*TASK GOAL:*
Only lines with the string "moved" are wanted. Pull them out of the data.

WORKING DATA Start Marker

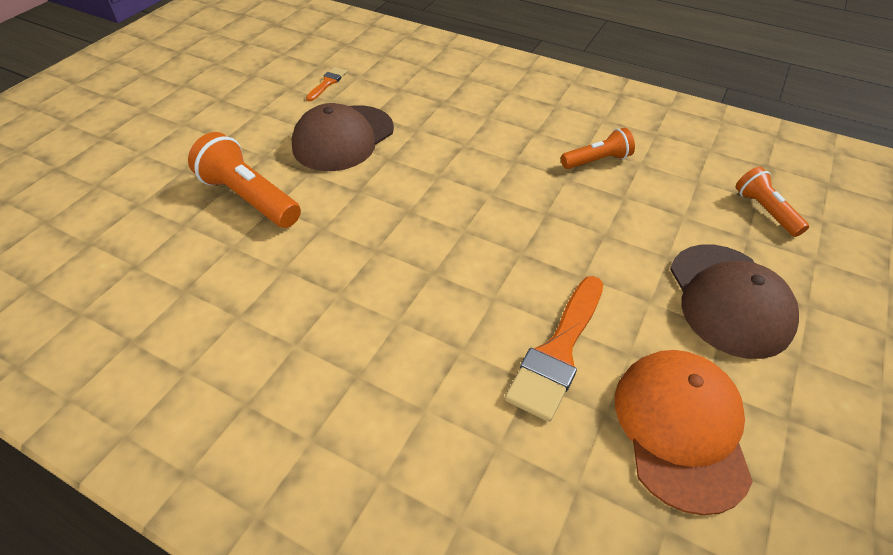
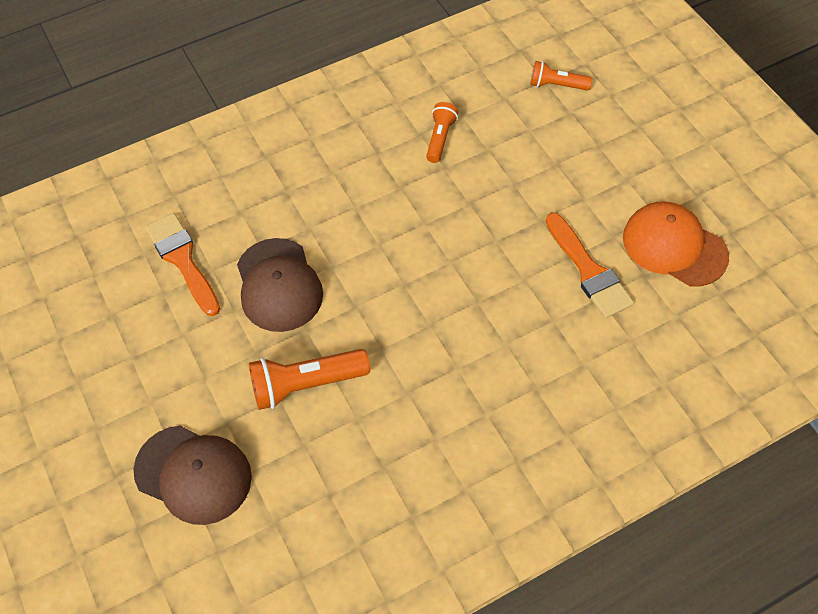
camera: 55 degrees left, 10 degrees up
orange brush [306,67,347,101] -> orange brush [145,213,220,316], size x1.96
brown cap [670,244,799,359] -> brown cap moved to [133,426,252,525]

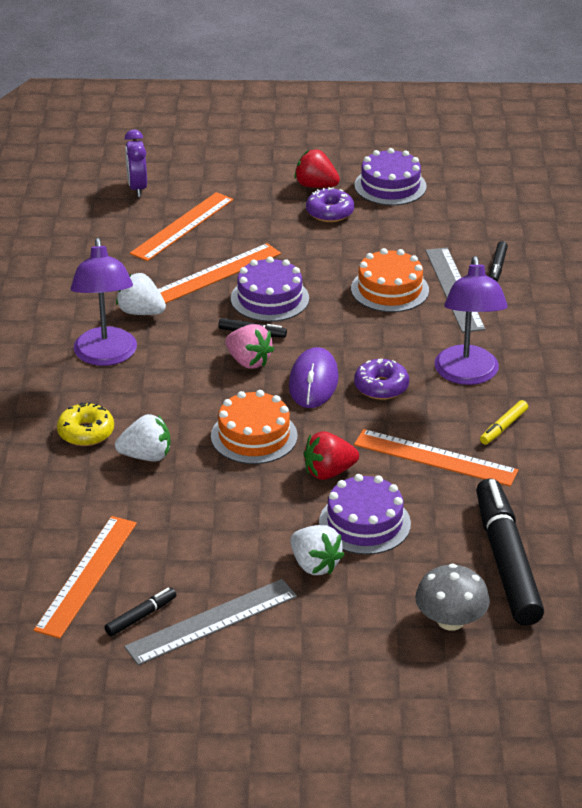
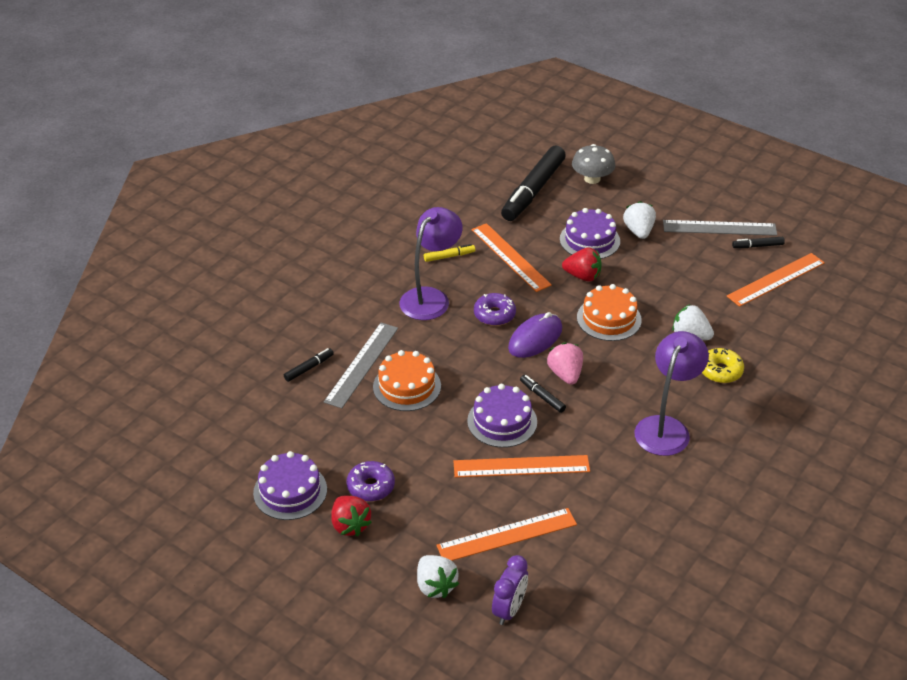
camera: 145 degrees left, 5 degrees up
white strawberry [116,273,166,315] -> white strawberry moved to [417,555,459,598]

WORKING DATA End Marker

*EXERCISE OUTPUT:*
brown cap [670,244,799,359] -> brown cap moved to [133,426,252,525]
white strawberry [116,273,166,315] -> white strawberry moved to [417,555,459,598]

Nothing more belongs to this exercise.